**EXERCISE DETAILS:** When the records are reproduced, each one must match exactly, and no picture may be kept.

(DATA TO PROCESS Opens)

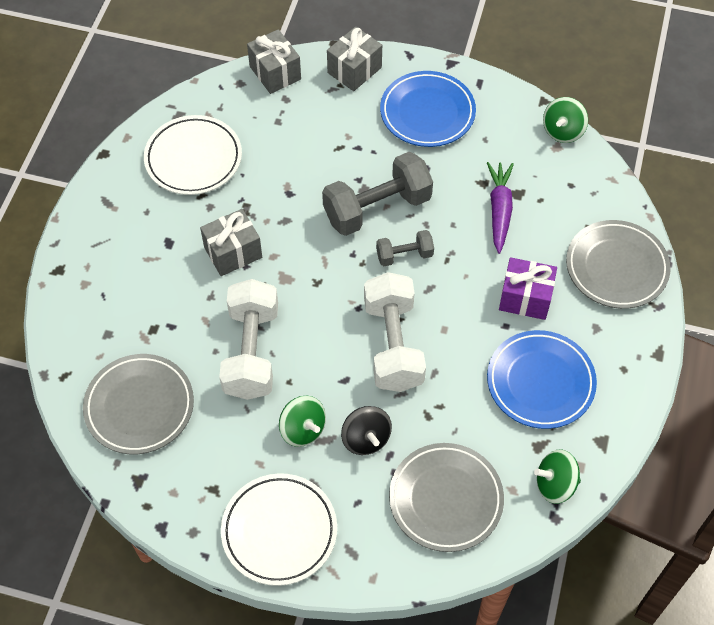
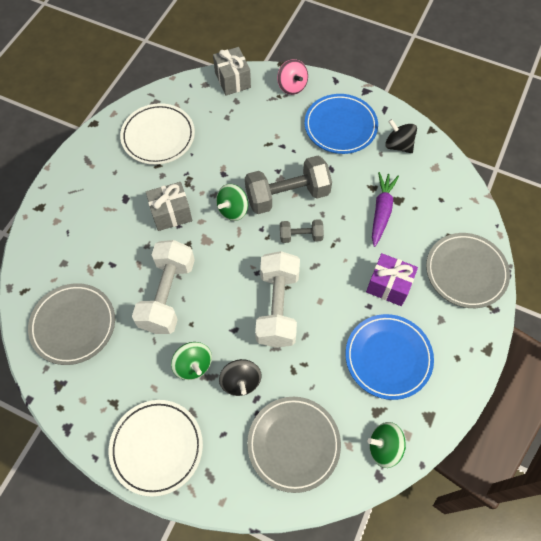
camera: 10 degrees right, 5 degrees up
(354, 70) = (292, 86): grey gift -> pink spinning top
(505, 126) = (398, 145): none -> black spinning top
(563, 131) = (442, 156): green spinning top -> green spinning top (233, 210)

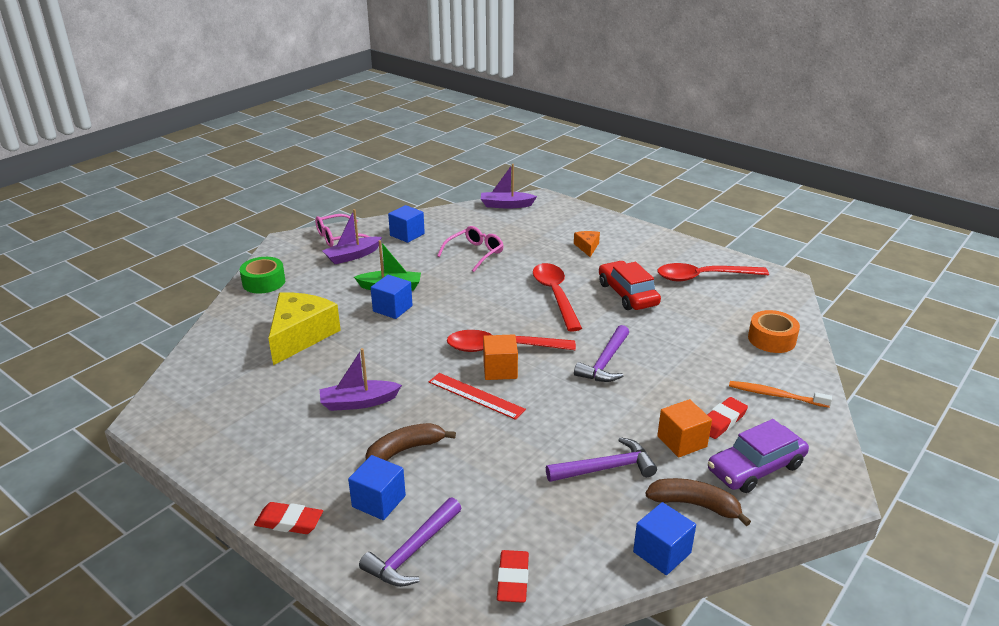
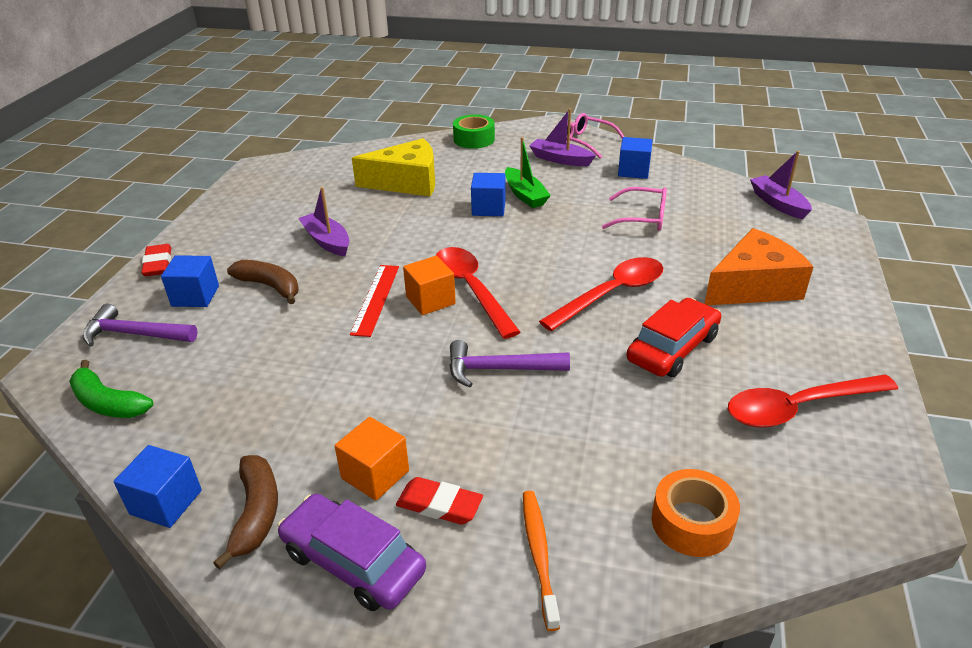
camera: 65 degrees right, 5 degrees up
(513, 579) = (108, 403): red eraser -> green banana
(587, 247) = (753, 286): orange cheese -> orange cheese, size x2.15
(605, 468) = (295, 421): purple hammer -> none
(703, 277) = (797, 408): red spoon -> red spoon turned 75 degrees counterclockwise

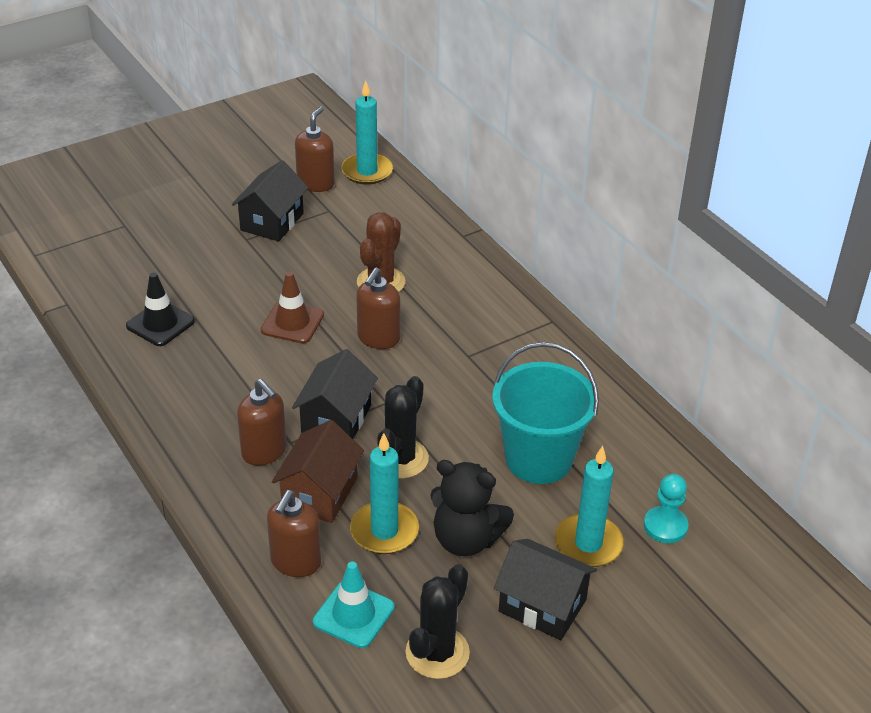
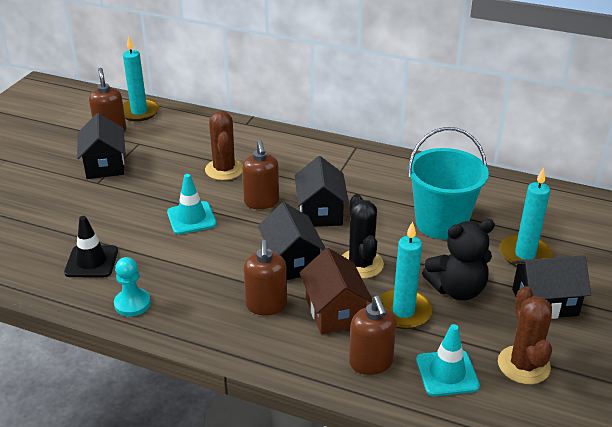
camera: 35 degrees left, 5 degrees down
(264, 452) = (266, 305): brown soap dispenser -> brown soap dispenser turned 75 degrees clockwise
(292, 323) = (191, 218): brown traffic cone -> turquoise traffic cone
(425, 380) = (320, 212): none -> black house
(437, 653) = (523, 365): black cactus -> brown cactus
(665, 526) = (551, 224): turquoise pawn -> turquoise pawn (132, 303)

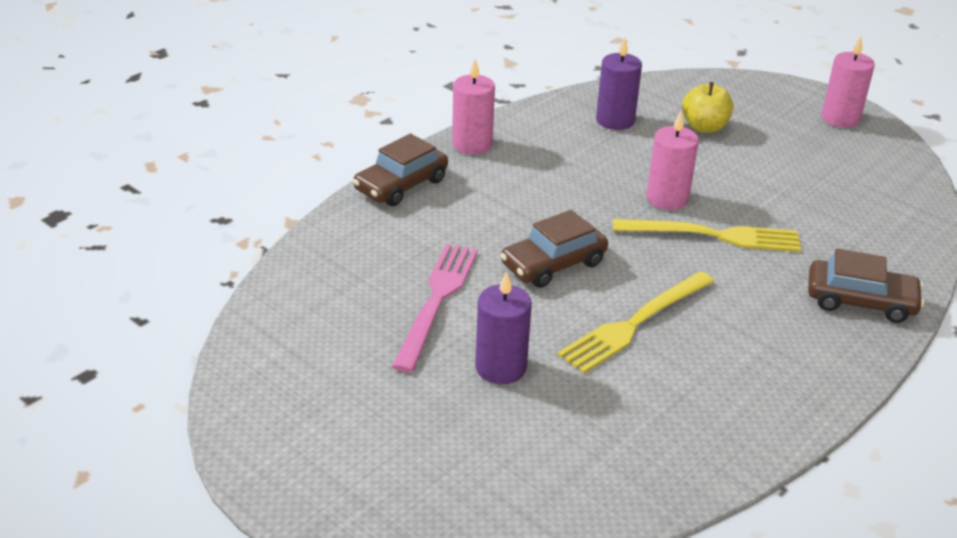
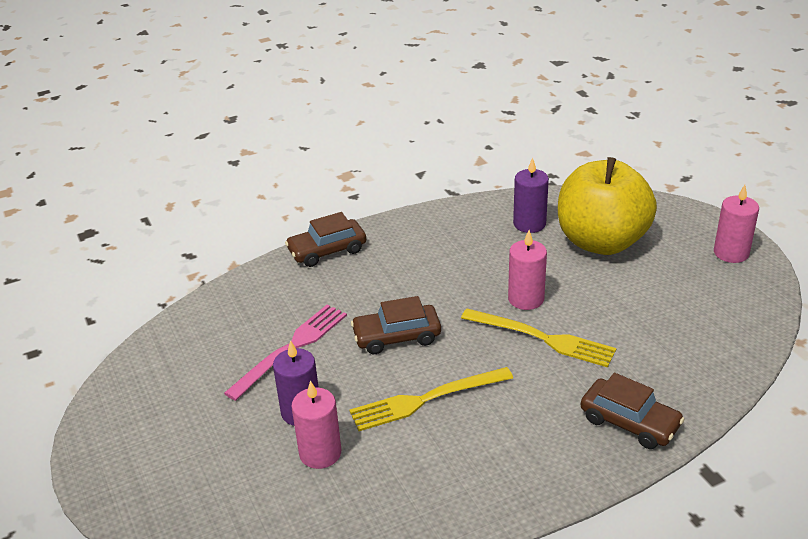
camera: 25 degrees right, 0 degrees up
(472, 144) = (402, 226): pink candle -> pink candle (320, 453)
(704, 127) = (601, 242): yellow apple -> yellow apple, size x2.21

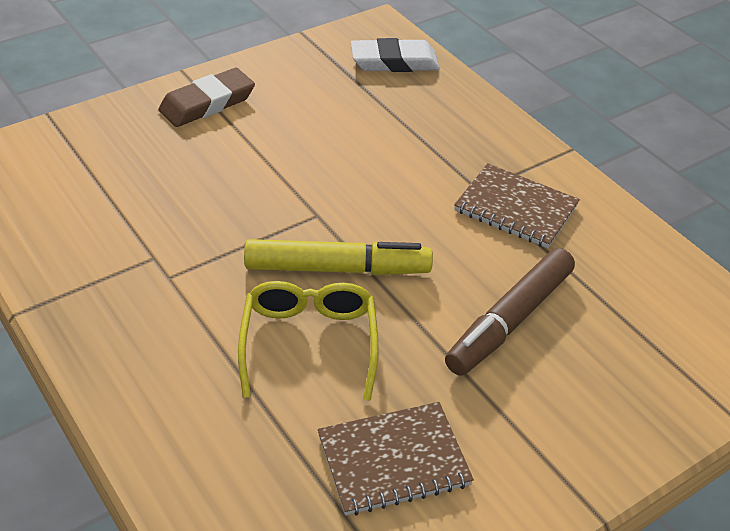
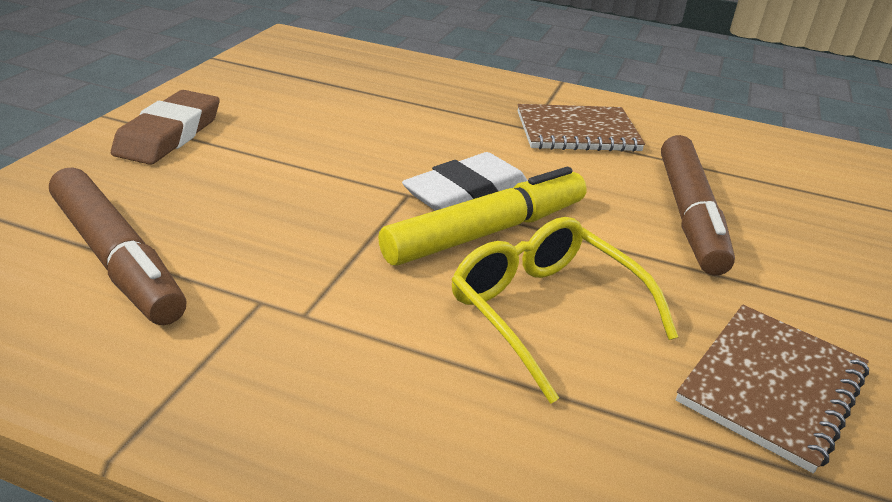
camera: 35 degrees left, 10 degrees down
(102, 194) = (116, 259): none -> brown marker
(394, 62) = (336, 59): white eraser -> white eraser (466, 193)

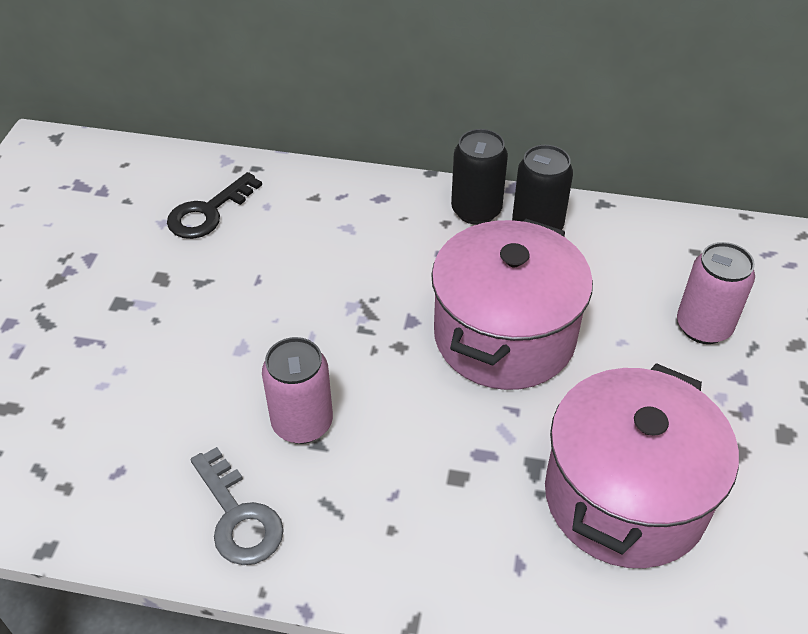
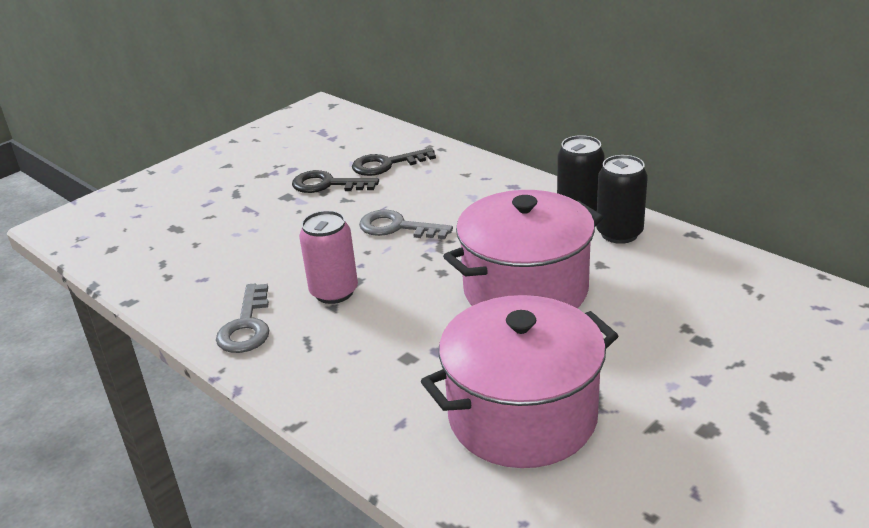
camera: 35 degrees right, 15 degrees down
(158, 267) = (327, 184): none -> black key
(298, 302) = (397, 227): none -> grey key
(703, 327) = (703, 336): pink can -> none

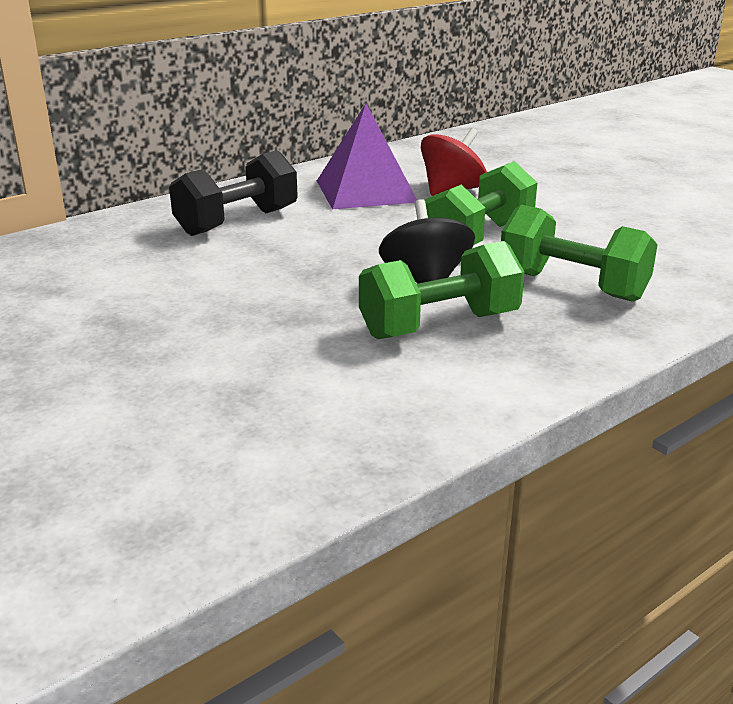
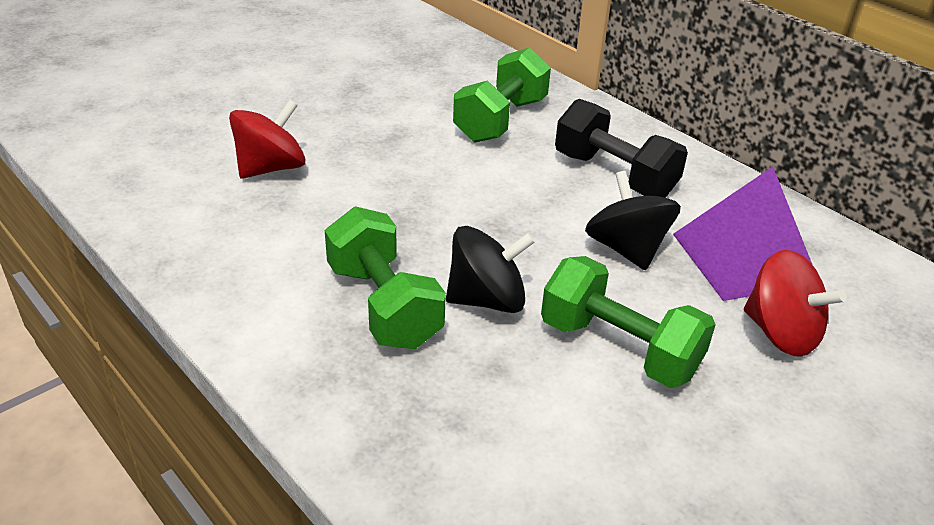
camera: 85 degrees right, 10 degrees up
(160, 402) = (271, 168): none -> red spinning top
(352, 226) = (626, 249): none -> black spinning top
(572, 286) = (484, 418): green dumbbell -> green dumbbell (500, 120)

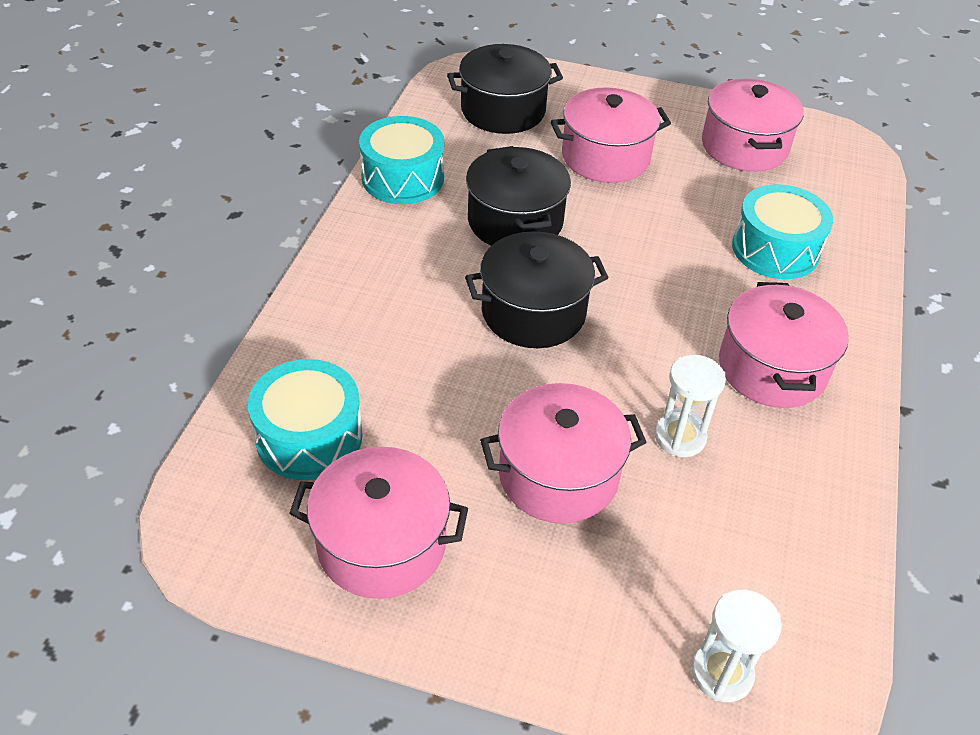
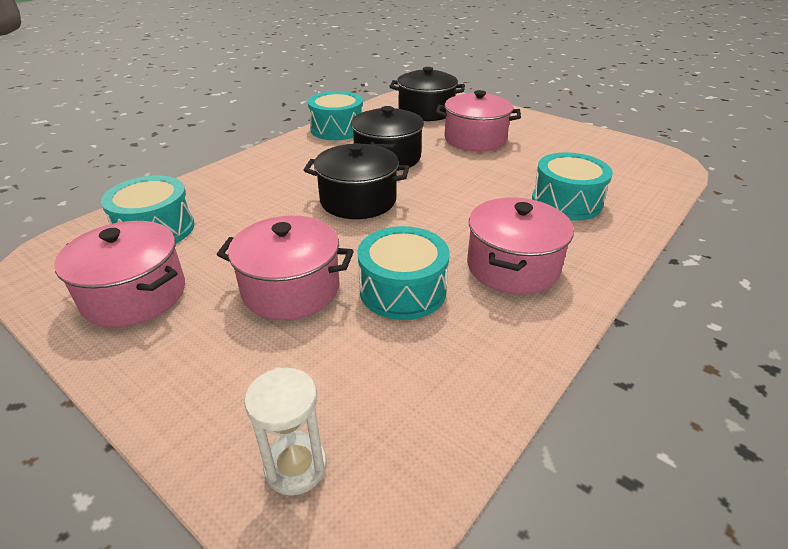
camera: 25 degrees right, 10 degrees down
(680, 437) = (402, 290): white hourglass -> turquoise drum
(744, 146) = (581, 149): pink pot -> none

(DATA TO PROCESS Closes)

**TASK ANSWER:**
camera: 10 degrees right, 5 degrees up
(354, 70) = (292, 86): grey gift -> pink spinning top
(505, 126) = (398, 145): none -> black spinning top
(563, 131) = (442, 156): green spinning top -> green spinning top (233, 210)

camera: 65 degrees right, 5 degrees up
(513, 579) = (108, 403): red eraser -> green banana
(587, 247) = (753, 286): orange cheese -> orange cheese, size x2.15
(605, 468) = (295, 421): purple hammer -> none
(703, 277) = (797, 408): red spoon -> red spoon turned 75 degrees counterclockwise

camera: 35 degrees left, 5 degrees down
(264, 452) = (266, 305): brown soap dispenser -> brown soap dispenser turned 75 degrees clockwise
(292, 323) = (191, 218): brown traffic cone -> turquoise traffic cone
(425, 380) = (320, 212): none -> black house
(437, 653) = (523, 365): black cactus -> brown cactus
(665, 526) = (551, 224): turquoise pawn -> turquoise pawn (132, 303)

camera: 25 degrees right, 0 degrees up
(472, 144) = (402, 226): pink candle -> pink candle (320, 453)
(704, 127) = (601, 242): yellow apple -> yellow apple, size x2.21

camera: 35 degrees left, 10 degrees down
(102, 194) = (116, 259): none -> brown marker
(394, 62) = (336, 59): white eraser -> white eraser (466, 193)

camera: 35 degrees right, 15 degrees down
(158, 267) = (327, 184): none -> black key
(298, 302) = (397, 227): none -> grey key
(703, 327) = (703, 336): pink can -> none

camera: 85 degrees right, 10 degrees up
(160, 402) = (271, 168): none -> red spinning top
(352, 226) = (626, 249): none -> black spinning top
(572, 286) = (484, 418): green dumbbell -> green dumbbell (500, 120)

camera: 25 degrees right, 10 degrees down
(680, 437) = (402, 290): white hourglass -> turquoise drum
(744, 146) = (581, 149): pink pot -> none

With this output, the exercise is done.